_Instructions for the task:_
All lines from the one containing "camera: 10 degrees left, 15 degrees down" to the end of the data below are to be returned exactly, both ends included, with nothing added.

Object change descriptions
- - - - - - -

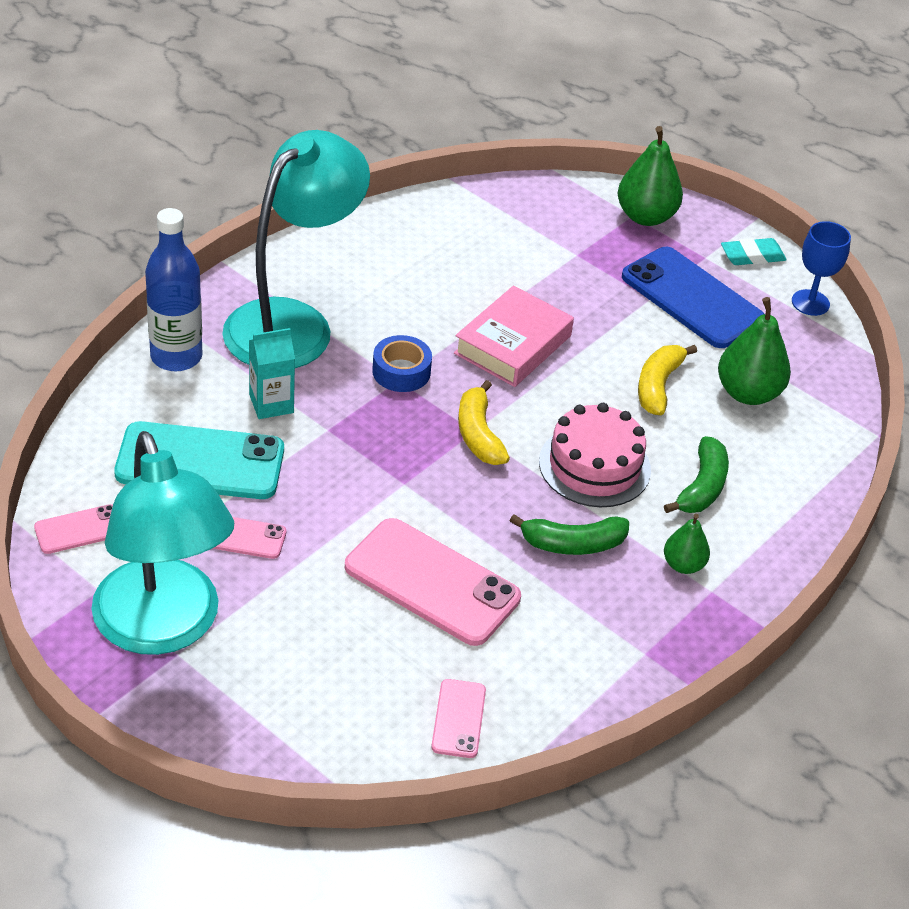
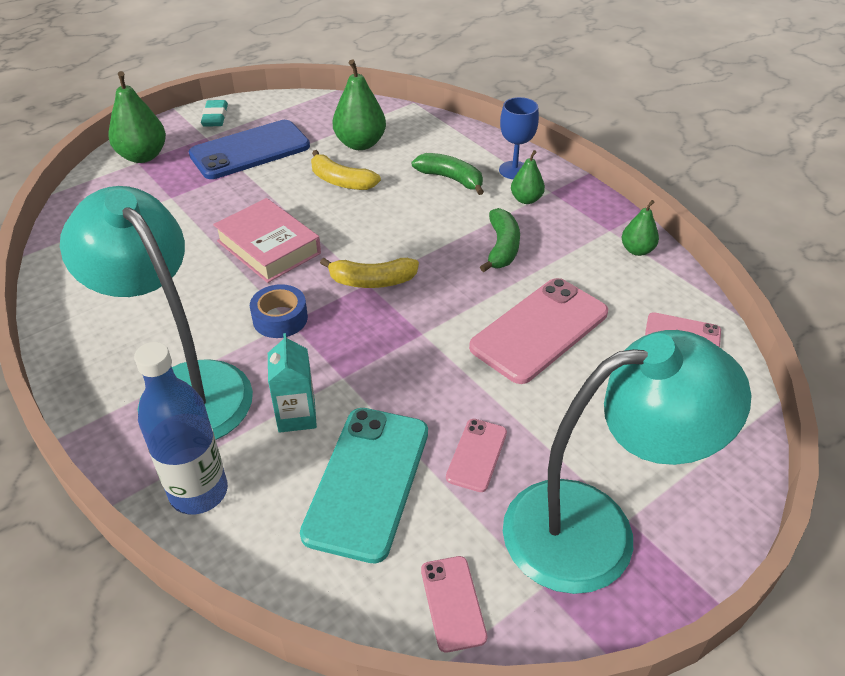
camera: 75 degrees left, 0 degrees up
pink cake [539,403,651,507] -> none
blue goblet [792,221,851,316] -> blue goblet moved to [499,97,539,179]
none -> green pear [622,200,659,256]

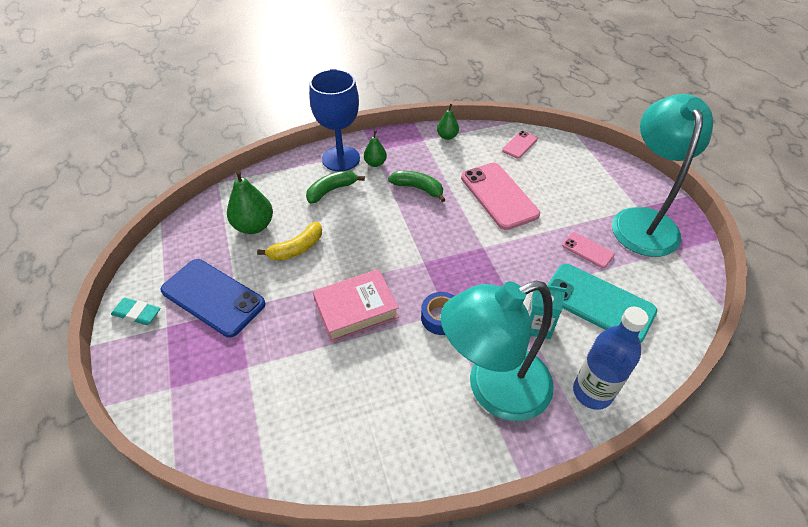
camera: 70 degrees left, 5 degrees up
green pear [108,71,166,163] -> none
blue phone [189,120,310,179] -> blue phone turned 45 degrees counterclockwise [161,259,266,337]
yellow banana [320,258,419,288] -> none
pink phone [421,556,487,653] -> none
blue goblet [499,97,539,179] -> blue goblet [309,69,360,171], size x1.71

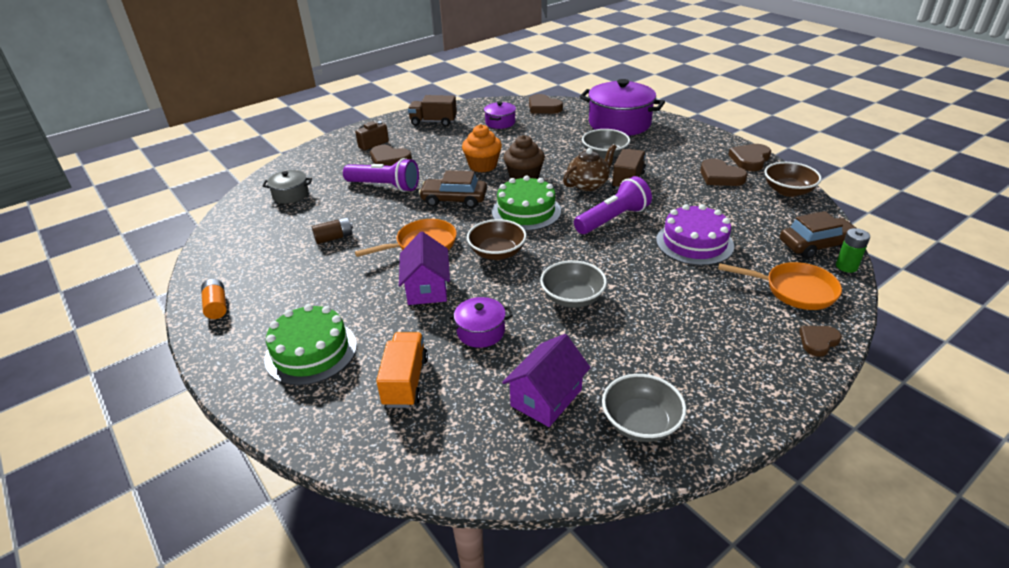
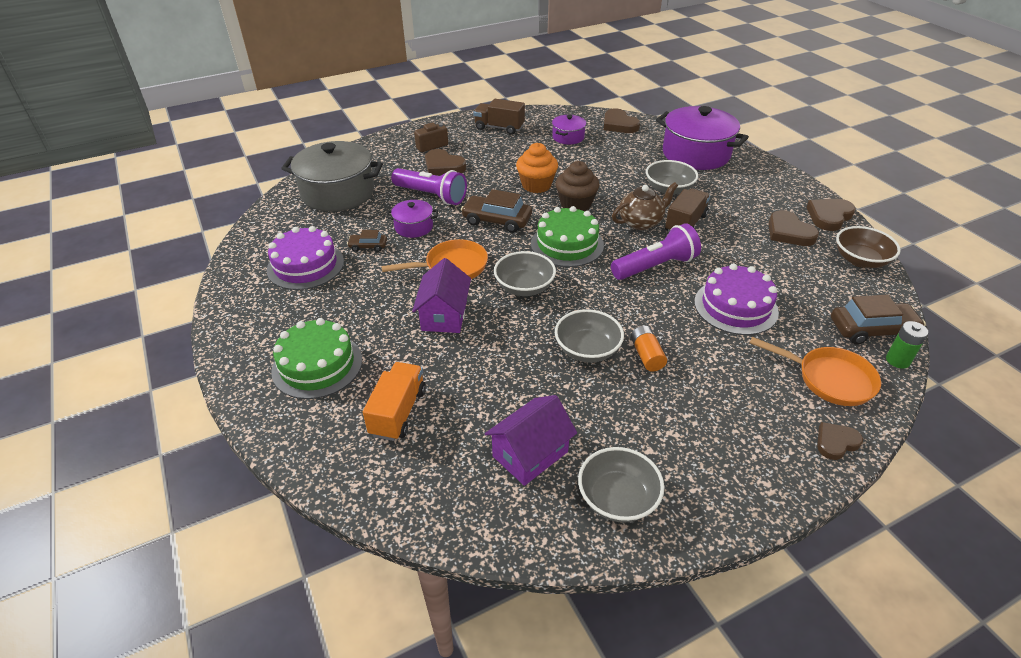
camera: 10 degrees right, 5 degrees up
orange battery [201,279,227,319] -> orange battery moved to [631,326,667,371]
grey pot [263,170,312,204] -> grey pot [281,141,383,212], size x2.02
brown battery [312,217,353,244] -> brown car [347,230,387,252]
purple pot [447,297,513,348] -> purple pot moved to [386,200,438,238]
brown bowl [467,219,527,260] -> grey bowl [494,251,556,296]
none -> purple cake [267,226,344,290]

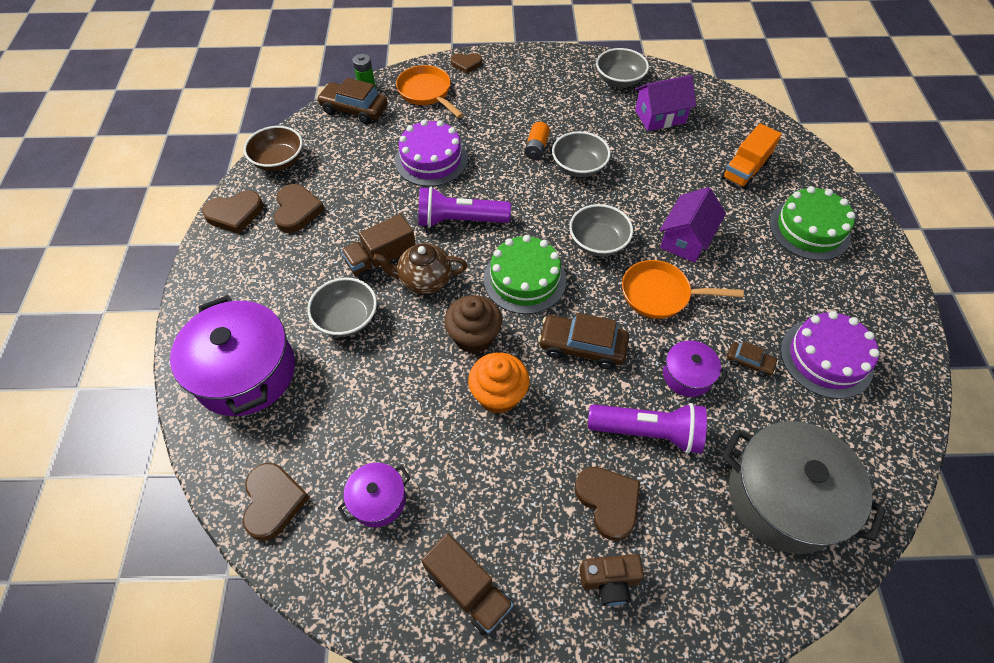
camera: 155 degrees left, 15 degrees up
purple flashlight [391,168,467,205] -> purple flashlight turned 135 degrees clockwise [588,403,707,454]
brown car [461,189,532,233] -> brown car turned 150 degrees clockwise [538,313,629,369]

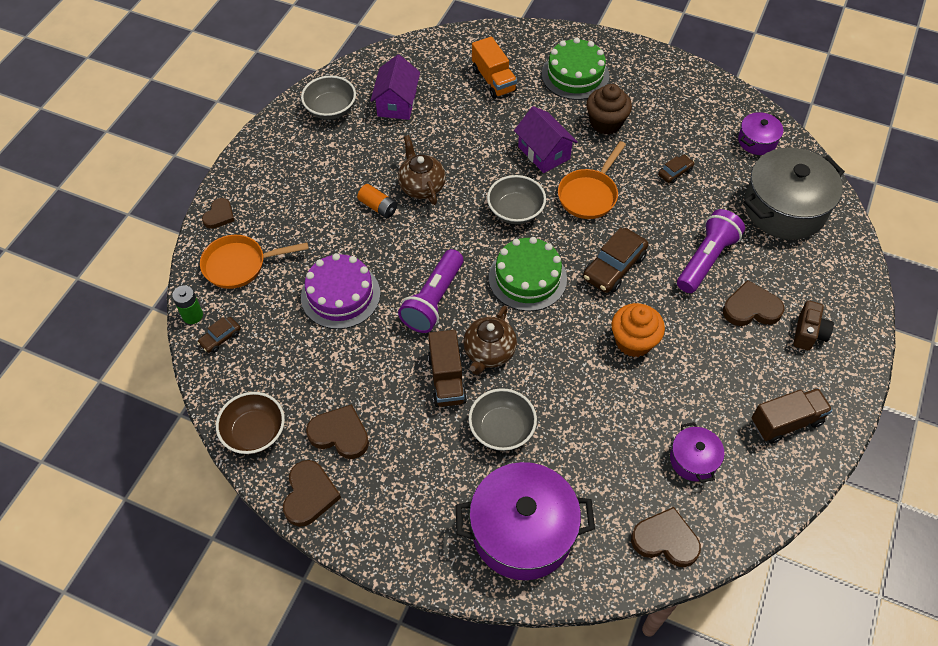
camera: 65 degrees left, 0 degrees up
brown car [317,78,388,124] -> brown car [197,317,241,353], size x0.53
brown cupcake [444,295,502,354] -> brown cupcake moved to [586,84,632,135]
grey bowl [552,131,611,177] -> brown teapot [398,135,446,205]
purple pot [658,340,727,397] -> purple pot moved to [738,112,783,155]
purple cake [781,311,880,399] -> none

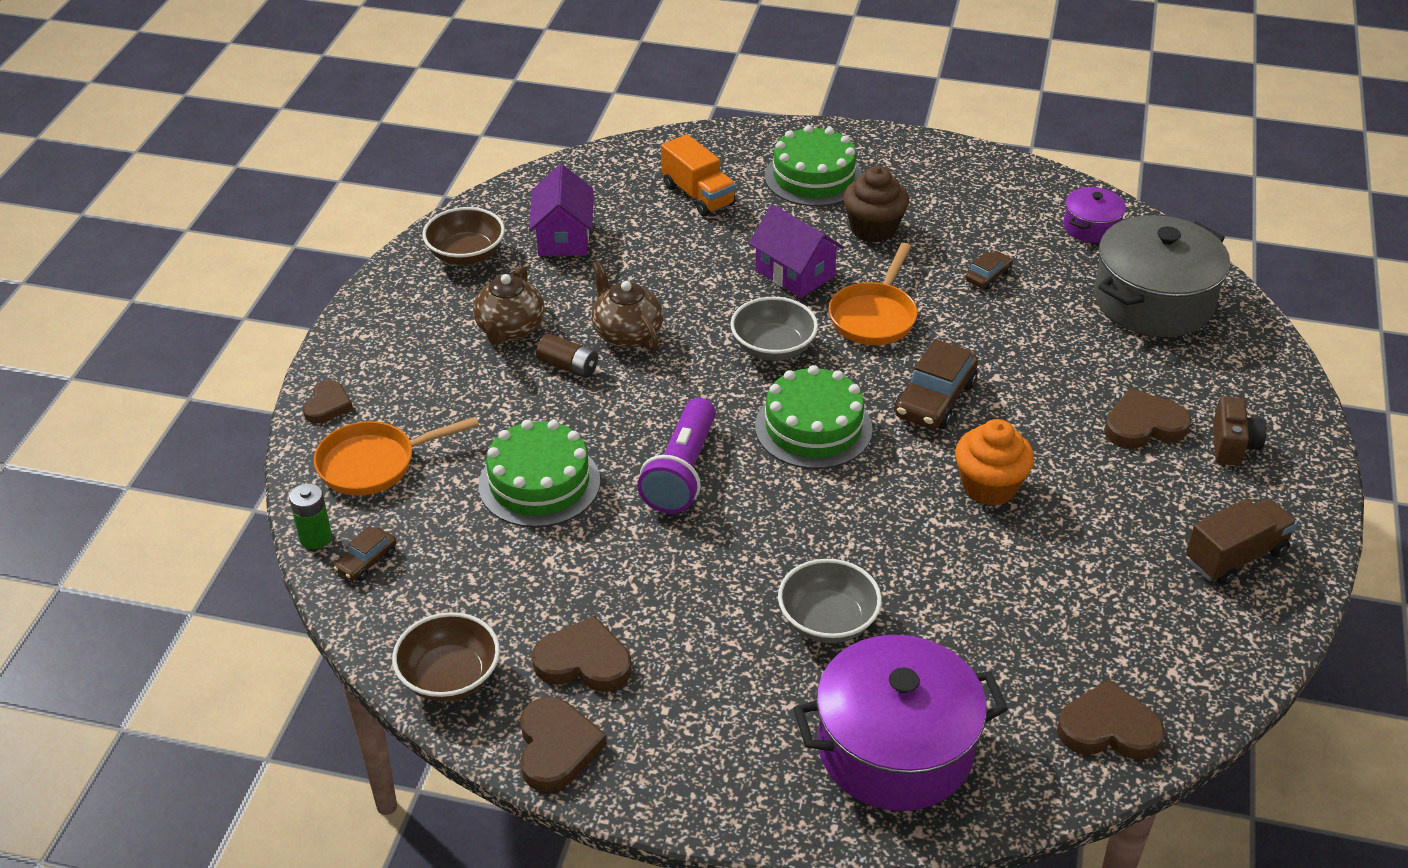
camera: 10 degrees left, 15 degrees down
grey bowl [301,76,356,119] -> brown bowl [422,207,505,265]
purple cake [301,253,380,329] -> green cake [479,420,600,527]
orange battery [357,184,397,218] -> brown battery [536,334,598,378]
brown truck [428,330,467,407] -> none
brown teapot [463,306,517,375] -> brown teapot moved to [473,266,545,345]
purple pot [670,422,724,483] -> none
purple flashlight [677,209,745,293] -> none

- - - - - - -

_Exercise solution:_
camera: 10 degrees left, 15 degrees down
grey bowl [301,76,356,119] -> brown bowl [422,207,505,265]
purple cake [301,253,380,329] -> green cake [479,420,600,527]
orange battery [357,184,397,218] -> brown battery [536,334,598,378]
brown truck [428,330,467,407] -> none
brown teapot [463,306,517,375] -> brown teapot moved to [473,266,545,345]
purple pot [670,422,724,483] -> none
purple flashlight [677,209,745,293] -> none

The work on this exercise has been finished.